§ TASK STATEMENT:
Write out the data below in full, unchanged, minus the images.

§ DATA SEGMENT:
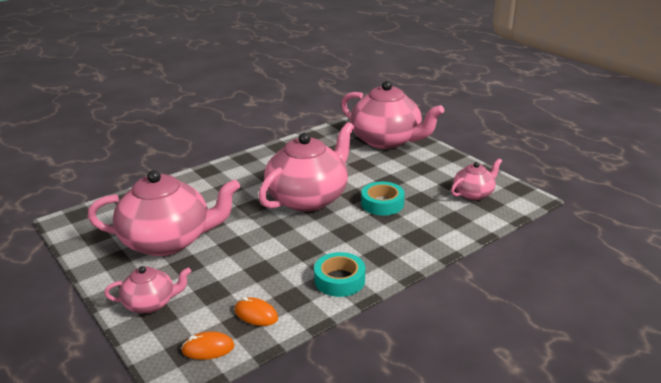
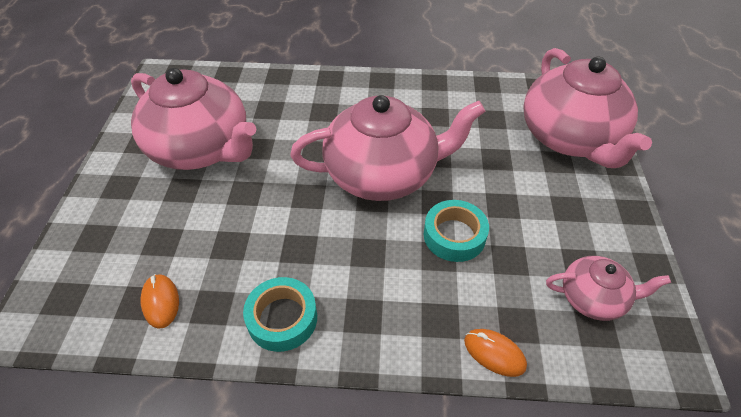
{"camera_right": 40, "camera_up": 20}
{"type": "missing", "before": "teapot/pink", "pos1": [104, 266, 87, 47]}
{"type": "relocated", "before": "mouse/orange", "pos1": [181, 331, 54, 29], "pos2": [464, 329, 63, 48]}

§ FINAL ANSWER:
{"camera_right": 40, "camera_up": 20}
{"type": "missing", "before": "teapot/pink", "pos1": [104, 266, 87, 47]}
{"type": "relocated", "before": "mouse/orange", "pos1": [181, 331, 54, 29], "pos2": [464, 329, 63, 48]}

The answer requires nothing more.